BEGIN

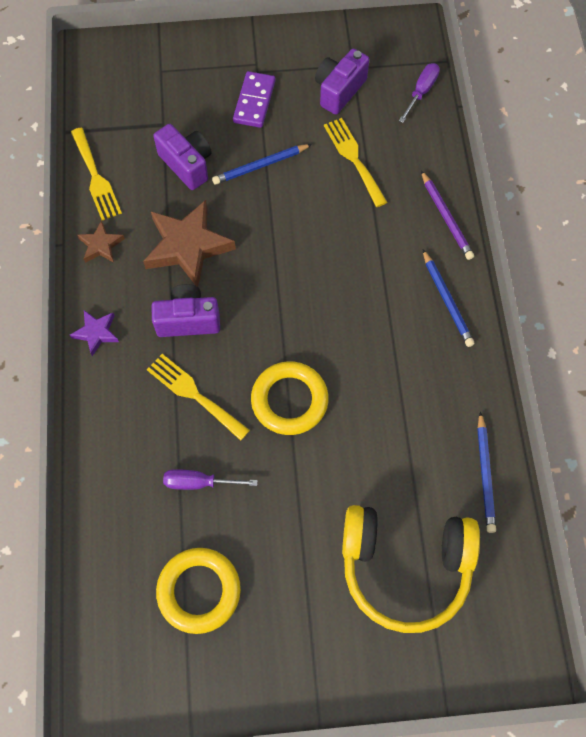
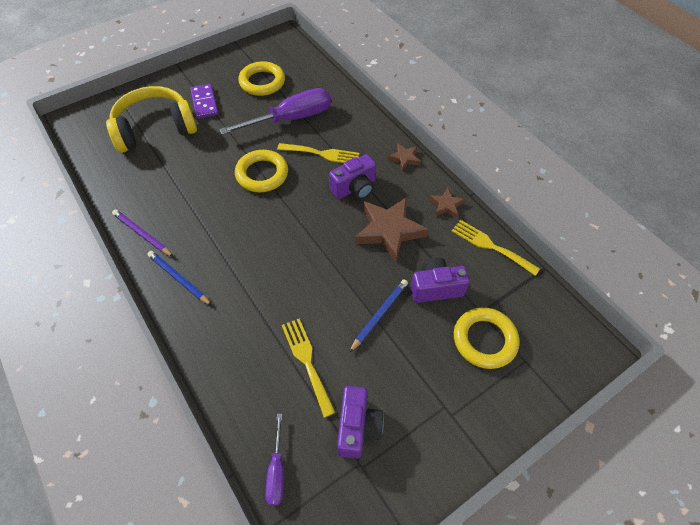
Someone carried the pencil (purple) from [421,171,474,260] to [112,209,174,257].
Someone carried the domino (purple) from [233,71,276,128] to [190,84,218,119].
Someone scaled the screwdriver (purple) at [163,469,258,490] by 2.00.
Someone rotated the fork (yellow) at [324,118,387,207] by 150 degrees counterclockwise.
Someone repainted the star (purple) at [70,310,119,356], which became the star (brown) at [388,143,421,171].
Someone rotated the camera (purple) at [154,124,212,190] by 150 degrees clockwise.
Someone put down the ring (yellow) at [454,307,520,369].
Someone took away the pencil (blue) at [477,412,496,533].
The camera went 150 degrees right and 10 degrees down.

END

== TASK TO COMPLETE ==
Among the records above, find the lines that contain "rotated" and copy every one.

== THE COMPLETED TASK ==
Someone rotated the fork (yellow) at [324,118,387,207] by 150 degrees counterclockwise.
Someone rotated the camera (purple) at [154,124,212,190] by 150 degrees clockwise.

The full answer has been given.